> _Source records_
===

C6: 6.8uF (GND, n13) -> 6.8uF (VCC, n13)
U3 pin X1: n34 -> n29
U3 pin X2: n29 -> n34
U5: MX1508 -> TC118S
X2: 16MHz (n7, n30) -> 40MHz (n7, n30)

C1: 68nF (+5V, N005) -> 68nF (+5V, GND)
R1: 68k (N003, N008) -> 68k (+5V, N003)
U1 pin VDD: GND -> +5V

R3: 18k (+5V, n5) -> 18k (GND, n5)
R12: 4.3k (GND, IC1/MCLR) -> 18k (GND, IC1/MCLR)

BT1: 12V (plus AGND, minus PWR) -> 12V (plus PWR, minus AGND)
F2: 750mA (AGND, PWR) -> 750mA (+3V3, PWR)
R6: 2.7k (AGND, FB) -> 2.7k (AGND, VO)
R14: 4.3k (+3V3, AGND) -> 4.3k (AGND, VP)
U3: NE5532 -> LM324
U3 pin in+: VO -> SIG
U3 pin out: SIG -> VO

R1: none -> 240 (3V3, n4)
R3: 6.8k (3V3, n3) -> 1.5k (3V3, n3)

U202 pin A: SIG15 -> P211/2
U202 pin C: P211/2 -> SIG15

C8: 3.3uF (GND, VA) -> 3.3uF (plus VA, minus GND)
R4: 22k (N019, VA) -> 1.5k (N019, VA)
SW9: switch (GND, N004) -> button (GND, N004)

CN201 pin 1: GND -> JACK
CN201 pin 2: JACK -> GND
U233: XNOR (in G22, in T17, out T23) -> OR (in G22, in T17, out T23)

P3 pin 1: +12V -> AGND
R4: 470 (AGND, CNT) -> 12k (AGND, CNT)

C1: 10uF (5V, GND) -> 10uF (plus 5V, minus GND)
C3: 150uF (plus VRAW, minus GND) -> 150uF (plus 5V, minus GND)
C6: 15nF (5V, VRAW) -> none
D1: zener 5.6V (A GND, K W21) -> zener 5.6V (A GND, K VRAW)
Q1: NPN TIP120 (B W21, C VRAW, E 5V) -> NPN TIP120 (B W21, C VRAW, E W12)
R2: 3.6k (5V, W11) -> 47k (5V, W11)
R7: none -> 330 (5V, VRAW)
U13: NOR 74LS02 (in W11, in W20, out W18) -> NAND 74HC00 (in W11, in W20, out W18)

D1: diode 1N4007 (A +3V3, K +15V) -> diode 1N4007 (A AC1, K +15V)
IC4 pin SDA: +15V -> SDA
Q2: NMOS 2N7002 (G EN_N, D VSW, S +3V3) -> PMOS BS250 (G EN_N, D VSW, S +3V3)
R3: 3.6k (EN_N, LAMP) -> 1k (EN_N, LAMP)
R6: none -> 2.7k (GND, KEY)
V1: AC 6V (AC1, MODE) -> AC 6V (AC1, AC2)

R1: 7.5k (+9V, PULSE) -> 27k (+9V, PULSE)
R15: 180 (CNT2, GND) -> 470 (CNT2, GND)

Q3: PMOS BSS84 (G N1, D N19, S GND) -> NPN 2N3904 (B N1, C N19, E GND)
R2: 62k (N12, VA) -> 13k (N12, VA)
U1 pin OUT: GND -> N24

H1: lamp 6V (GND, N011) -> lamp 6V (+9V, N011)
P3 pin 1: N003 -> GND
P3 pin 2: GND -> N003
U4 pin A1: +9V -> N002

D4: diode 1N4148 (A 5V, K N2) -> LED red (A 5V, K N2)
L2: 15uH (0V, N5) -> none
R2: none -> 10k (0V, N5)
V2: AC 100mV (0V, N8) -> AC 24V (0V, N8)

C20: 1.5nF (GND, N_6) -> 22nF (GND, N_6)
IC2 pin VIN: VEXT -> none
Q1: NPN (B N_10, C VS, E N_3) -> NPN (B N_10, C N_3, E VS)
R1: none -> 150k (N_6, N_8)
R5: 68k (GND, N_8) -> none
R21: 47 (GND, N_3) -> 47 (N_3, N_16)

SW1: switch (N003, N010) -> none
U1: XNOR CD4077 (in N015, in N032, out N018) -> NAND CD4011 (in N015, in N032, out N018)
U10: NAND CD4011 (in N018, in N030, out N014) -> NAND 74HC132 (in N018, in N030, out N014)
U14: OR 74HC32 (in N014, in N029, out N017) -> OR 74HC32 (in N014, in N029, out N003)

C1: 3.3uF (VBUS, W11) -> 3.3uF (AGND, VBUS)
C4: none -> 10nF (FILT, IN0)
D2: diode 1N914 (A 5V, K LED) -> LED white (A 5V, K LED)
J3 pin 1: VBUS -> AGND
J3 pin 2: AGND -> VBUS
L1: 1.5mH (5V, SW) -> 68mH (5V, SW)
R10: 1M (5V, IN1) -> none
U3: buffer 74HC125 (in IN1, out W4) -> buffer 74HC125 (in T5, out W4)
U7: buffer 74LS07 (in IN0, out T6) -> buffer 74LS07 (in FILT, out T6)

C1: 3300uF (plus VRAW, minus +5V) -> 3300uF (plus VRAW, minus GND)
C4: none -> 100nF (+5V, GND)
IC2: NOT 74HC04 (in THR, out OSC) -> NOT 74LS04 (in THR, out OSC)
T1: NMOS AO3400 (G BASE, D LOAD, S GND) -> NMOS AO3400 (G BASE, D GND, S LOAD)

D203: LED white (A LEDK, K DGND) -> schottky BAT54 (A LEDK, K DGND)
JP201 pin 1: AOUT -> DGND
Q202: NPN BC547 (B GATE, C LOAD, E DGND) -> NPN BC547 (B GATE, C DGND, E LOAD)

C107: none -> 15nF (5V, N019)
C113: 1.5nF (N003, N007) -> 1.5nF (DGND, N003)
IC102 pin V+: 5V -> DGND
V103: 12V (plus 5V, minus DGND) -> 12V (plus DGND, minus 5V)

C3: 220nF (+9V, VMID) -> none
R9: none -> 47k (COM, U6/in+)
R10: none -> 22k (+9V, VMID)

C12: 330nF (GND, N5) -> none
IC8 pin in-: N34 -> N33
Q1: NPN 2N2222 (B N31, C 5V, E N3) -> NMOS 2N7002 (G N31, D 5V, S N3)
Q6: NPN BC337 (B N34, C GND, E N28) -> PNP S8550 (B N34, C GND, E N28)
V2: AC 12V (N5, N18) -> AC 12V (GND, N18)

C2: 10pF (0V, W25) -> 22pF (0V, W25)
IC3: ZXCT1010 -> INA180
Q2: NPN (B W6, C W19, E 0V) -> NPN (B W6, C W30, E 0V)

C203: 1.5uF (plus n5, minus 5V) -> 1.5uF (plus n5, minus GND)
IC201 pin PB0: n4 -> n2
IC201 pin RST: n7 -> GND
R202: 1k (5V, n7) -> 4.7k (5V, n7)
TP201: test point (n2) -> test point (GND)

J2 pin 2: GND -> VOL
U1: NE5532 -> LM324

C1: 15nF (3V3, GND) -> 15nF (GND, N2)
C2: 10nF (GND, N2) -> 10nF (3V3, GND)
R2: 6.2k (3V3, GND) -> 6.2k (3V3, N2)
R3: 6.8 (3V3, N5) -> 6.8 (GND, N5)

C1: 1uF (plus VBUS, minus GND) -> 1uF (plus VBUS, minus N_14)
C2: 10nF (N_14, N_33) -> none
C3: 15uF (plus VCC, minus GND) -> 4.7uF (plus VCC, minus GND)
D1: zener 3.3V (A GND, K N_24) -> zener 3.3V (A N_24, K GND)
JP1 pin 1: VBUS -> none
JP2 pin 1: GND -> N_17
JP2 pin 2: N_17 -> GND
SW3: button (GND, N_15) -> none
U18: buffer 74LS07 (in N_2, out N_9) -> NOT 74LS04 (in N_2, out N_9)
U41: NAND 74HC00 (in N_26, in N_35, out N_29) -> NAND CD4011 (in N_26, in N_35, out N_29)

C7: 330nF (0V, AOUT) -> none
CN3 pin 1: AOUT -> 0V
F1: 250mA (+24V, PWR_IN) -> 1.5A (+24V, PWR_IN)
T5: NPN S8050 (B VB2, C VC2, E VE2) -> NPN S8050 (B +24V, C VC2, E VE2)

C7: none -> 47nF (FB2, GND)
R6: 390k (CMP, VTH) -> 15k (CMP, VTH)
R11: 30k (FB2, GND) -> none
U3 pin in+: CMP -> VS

===

Write out only the lines that run from the line containing "U3: buffer 74HC125" through the line containing "IC3: ZXCT1010 -> INA180", both included, exactly as they appear above.

U3: buffer 74HC125 (in IN1, out W4) -> buffer 74HC125 (in T5, out W4)
U7: buffer 74LS07 (in IN0, out T6) -> buffer 74LS07 (in FILT, out T6)

C1: 3300uF (plus VRAW, minus +5V) -> 3300uF (plus VRAW, minus GND)
C4: none -> 100nF (+5V, GND)
IC2: NOT 74HC04 (in THR, out OSC) -> NOT 74LS04 (in THR, out OSC)
T1: NMOS AO3400 (G BASE, D LOAD, S GND) -> NMOS AO3400 (G BASE, D GND, S LOAD)

D203: LED white (A LEDK, K DGND) -> schottky BAT54 (A LEDK, K DGND)
JP201 pin 1: AOUT -> DGND
Q202: NPN BC547 (B GATE, C LOAD, E DGND) -> NPN BC547 (B GATE, C DGND, E LOAD)

C107: none -> 15nF (5V, N019)
C113: 1.5nF (N003, N007) -> 1.5nF (DGND, N003)
IC102 pin V+: 5V -> DGND
V103: 12V (plus 5V, minus DGND) -> 12V (plus DGND, minus 5V)

C3: 220nF (+9V, VMID) -> none
R9: none -> 47k (COM, U6/in+)
R10: none -> 22k (+9V, VMID)

C12: 330nF (GND, N5) -> none
IC8 pin in-: N34 -> N33
Q1: NPN 2N2222 (B N31, C 5V, E N3) -> NMOS 2N7002 (G N31, D 5V, S N3)
Q6: NPN BC337 (B N34, C GND, E N28) -> PNP S8550 (B N34, C GND, E N28)
V2: AC 12V (N5, N18) -> AC 12V (GND, N18)

C2: 10pF (0V, W25) -> 22pF (0V, W25)
IC3: ZXCT1010 -> INA180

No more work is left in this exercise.